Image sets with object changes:

========================================

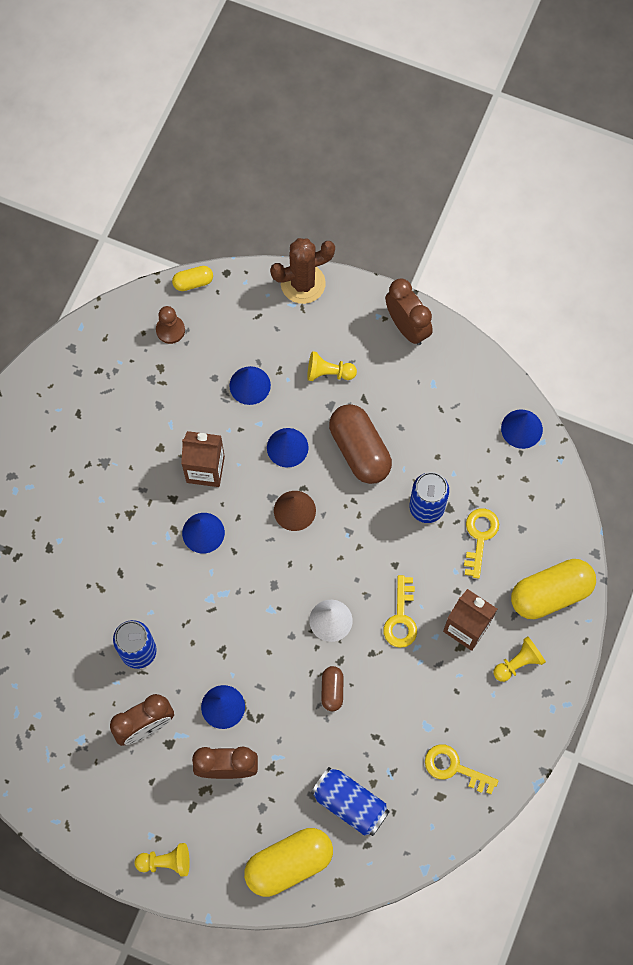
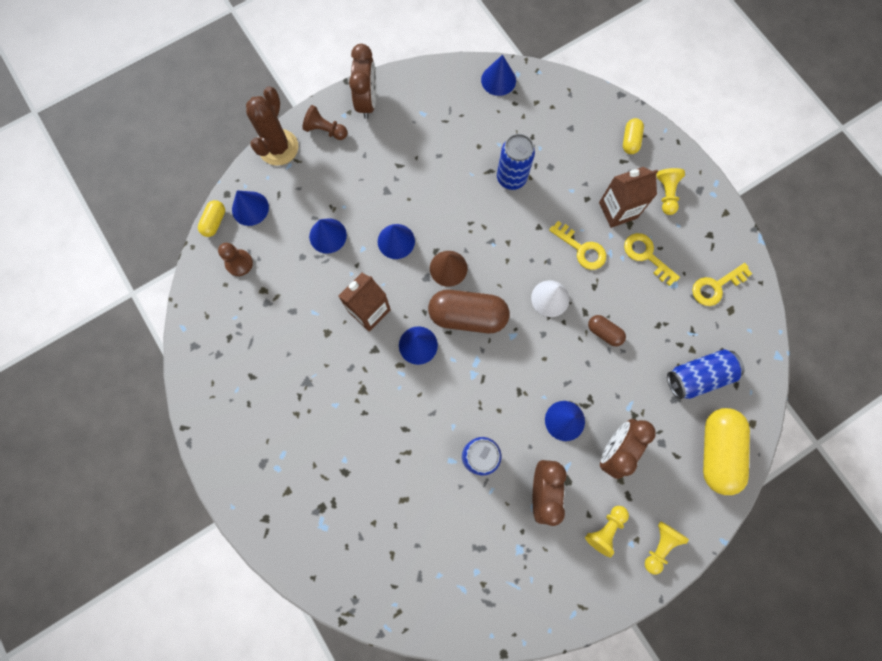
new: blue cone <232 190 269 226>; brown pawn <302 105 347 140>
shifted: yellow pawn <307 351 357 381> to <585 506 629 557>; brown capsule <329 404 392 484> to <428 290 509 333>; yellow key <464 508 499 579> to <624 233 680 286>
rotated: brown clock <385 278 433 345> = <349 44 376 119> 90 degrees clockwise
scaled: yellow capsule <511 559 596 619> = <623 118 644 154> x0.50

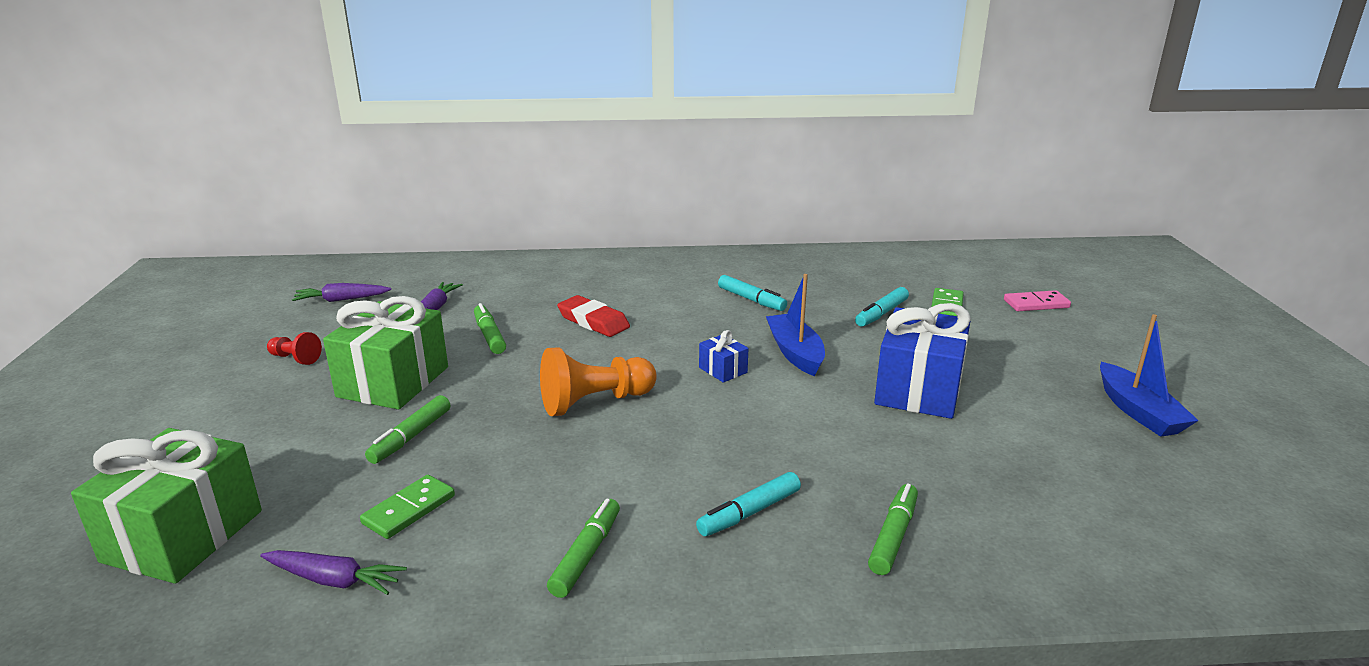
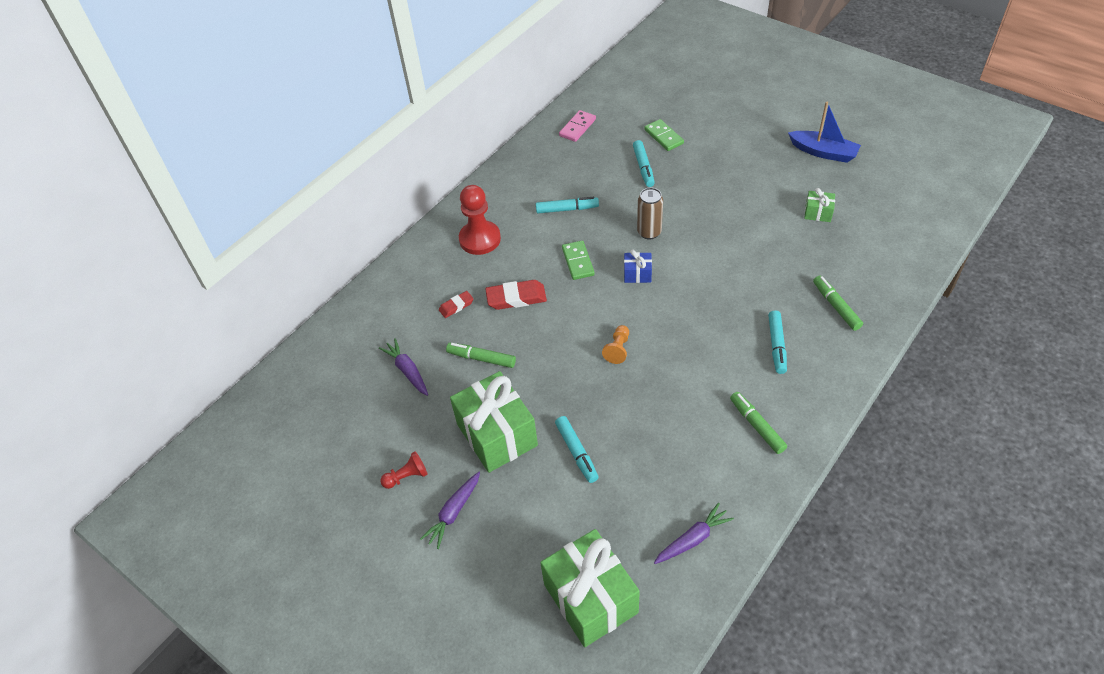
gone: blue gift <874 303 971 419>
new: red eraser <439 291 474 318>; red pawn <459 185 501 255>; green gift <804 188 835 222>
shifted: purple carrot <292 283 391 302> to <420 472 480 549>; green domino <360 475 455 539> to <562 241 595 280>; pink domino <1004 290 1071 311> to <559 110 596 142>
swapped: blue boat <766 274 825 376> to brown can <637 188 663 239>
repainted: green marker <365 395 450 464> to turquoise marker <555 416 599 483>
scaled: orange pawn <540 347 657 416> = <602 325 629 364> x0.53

========================================

◆ INSTRUCTIONS FOR THE TASK
Every entry above needs to be printed again exactly, with its pictures left out.

◆ EXPECTED ANSWER
new: blue cone <232 190 269 226>; brown pawn <302 105 347 140>
shifted: yellow pawn <307 351 357 381> to <585 506 629 557>; brown capsule <329 404 392 484> to <428 290 509 333>; yellow key <464 508 499 579> to <624 233 680 286>
rotated: brown clock <385 278 433 345> = <349 44 376 119> 90 degrees clockwise
scaled: yellow capsule <511 559 596 619> = <623 118 644 154> x0.50

gone: blue gift <874 303 971 419>
new: red eraser <439 291 474 318>; red pawn <459 185 501 255>; green gift <804 188 835 222>
shifted: purple carrot <292 283 391 302> to <420 472 480 549>; green domino <360 475 455 539> to <562 241 595 280>; pink domino <1004 290 1071 311> to <559 110 596 142>
swapped: blue boat <766 274 825 376> to brown can <637 188 663 239>
repainted: green marker <365 395 450 464> to turquoise marker <555 416 599 483>
scaled: orange pawn <540 347 657 416> = <602 325 629 364> x0.53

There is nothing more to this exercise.